● Supplied data
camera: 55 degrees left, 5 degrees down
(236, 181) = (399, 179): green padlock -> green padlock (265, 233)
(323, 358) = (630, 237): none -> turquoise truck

---

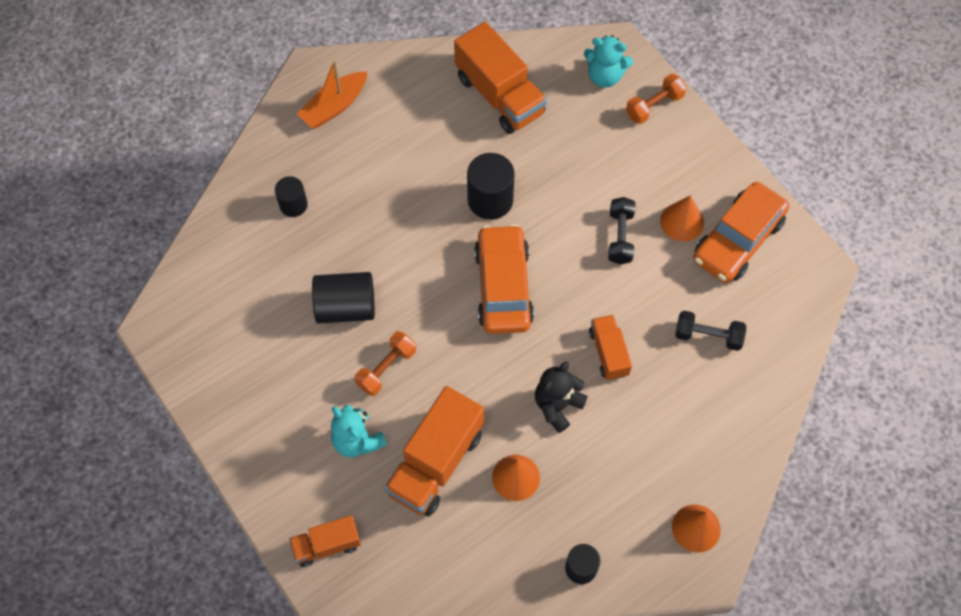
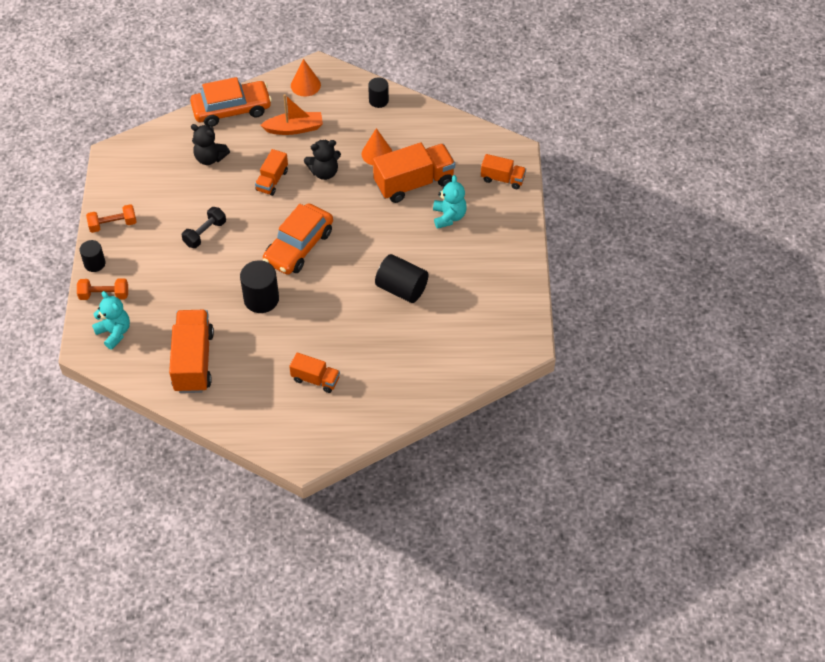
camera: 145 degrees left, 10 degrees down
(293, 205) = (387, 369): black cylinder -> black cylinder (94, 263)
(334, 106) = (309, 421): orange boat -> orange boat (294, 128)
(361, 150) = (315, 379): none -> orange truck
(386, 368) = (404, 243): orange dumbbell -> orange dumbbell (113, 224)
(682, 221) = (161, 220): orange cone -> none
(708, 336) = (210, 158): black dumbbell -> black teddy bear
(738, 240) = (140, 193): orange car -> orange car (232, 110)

---

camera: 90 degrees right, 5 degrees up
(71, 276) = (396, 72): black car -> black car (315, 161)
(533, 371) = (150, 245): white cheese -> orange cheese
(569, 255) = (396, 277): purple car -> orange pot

● Problem requirements
In the listing above, find the line with "(334, 106) = (309, 421): orange" and the line with "(738, 240) = (140, 193): orange", then reproduce both and every line between them exactly.

● Solution to this problem
(334, 106) = (309, 421): orange boat -> orange boat (294, 128)
(361, 150) = (315, 379): none -> orange truck
(386, 368) = (404, 243): orange dumbbell -> orange dumbbell (113, 224)
(682, 221) = (161, 220): orange cone -> none
(708, 336) = (210, 158): black dumbbell -> black teddy bear
(738, 240) = (140, 193): orange car -> orange car (232, 110)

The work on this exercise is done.